> [YOUR TASK] A word-for-word copy of the listing is required, and it must contain no pictures.
--
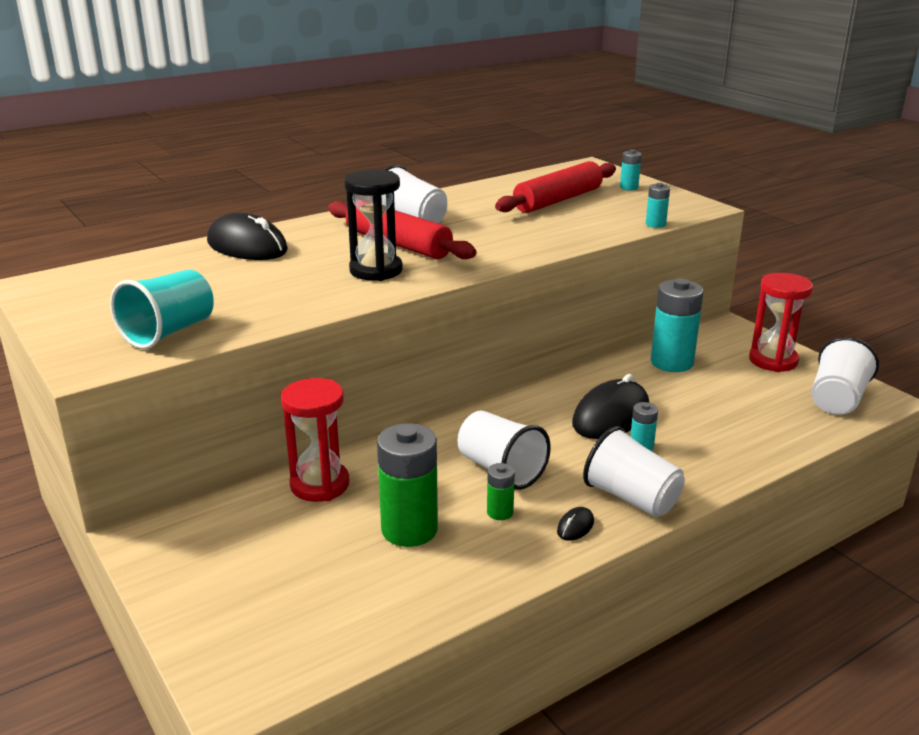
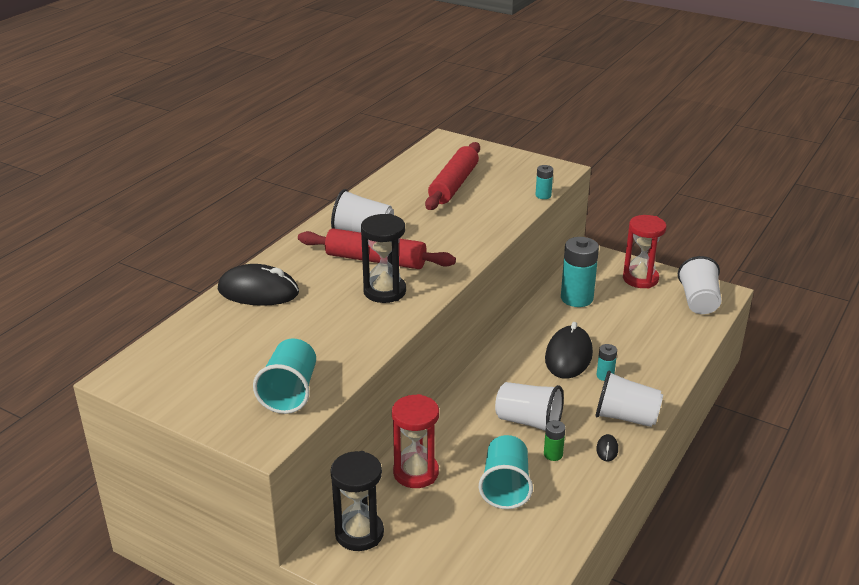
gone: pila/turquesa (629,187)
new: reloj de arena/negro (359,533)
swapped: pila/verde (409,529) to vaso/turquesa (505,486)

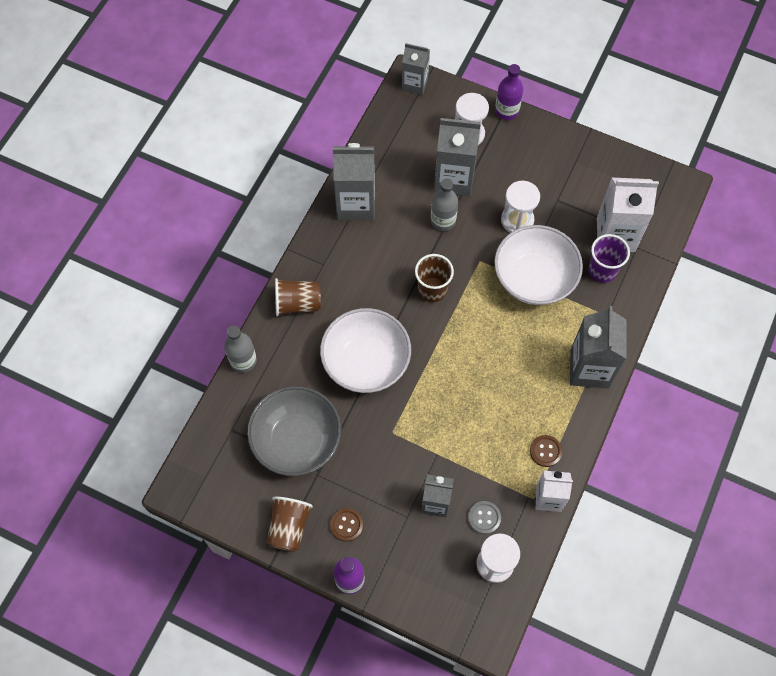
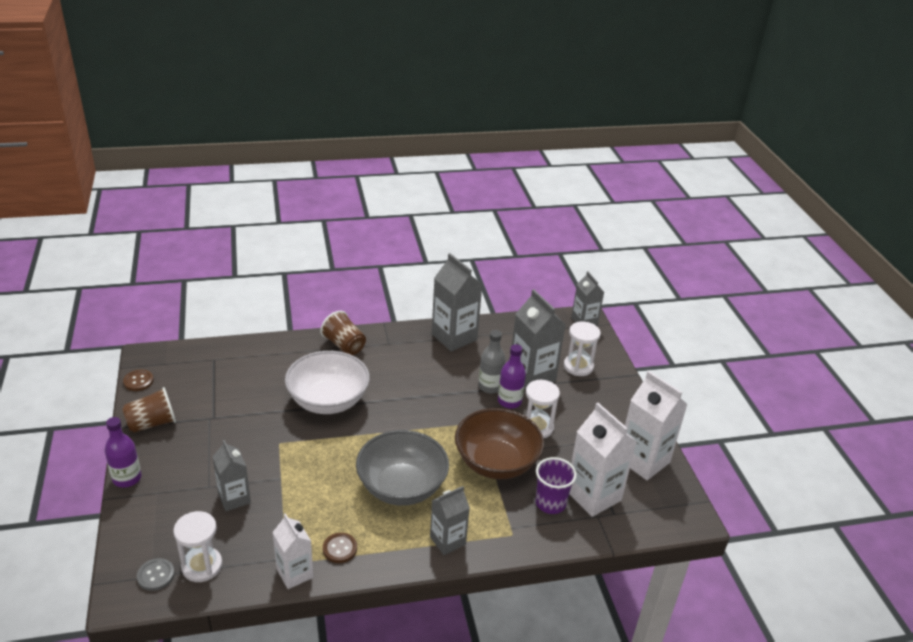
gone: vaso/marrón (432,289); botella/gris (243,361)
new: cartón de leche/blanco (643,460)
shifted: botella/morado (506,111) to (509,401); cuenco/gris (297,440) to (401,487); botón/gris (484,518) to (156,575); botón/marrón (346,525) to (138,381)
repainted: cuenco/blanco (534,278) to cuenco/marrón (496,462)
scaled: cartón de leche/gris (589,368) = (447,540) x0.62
--
> [WRITTEN ANSWER]
gone: pila/turquesa (629,187)
new: reloj de arena/negro (359,533)
swapped: pila/verde (409,529) to vaso/turquesa (505,486)

gone: vaso/marrón (432,289); botella/gris (243,361)
new: cartón de leche/blanco (643,460)
shifted: botella/morado (506,111) to (509,401); cuenco/gris (297,440) to (401,487); botón/gris (484,518) to (156,575); botón/marrón (346,525) to (138,381)
repainted: cuenco/blanco (534,278) to cuenco/marrón (496,462)
scaled: cartón de leche/gris (589,368) = (447,540) x0.62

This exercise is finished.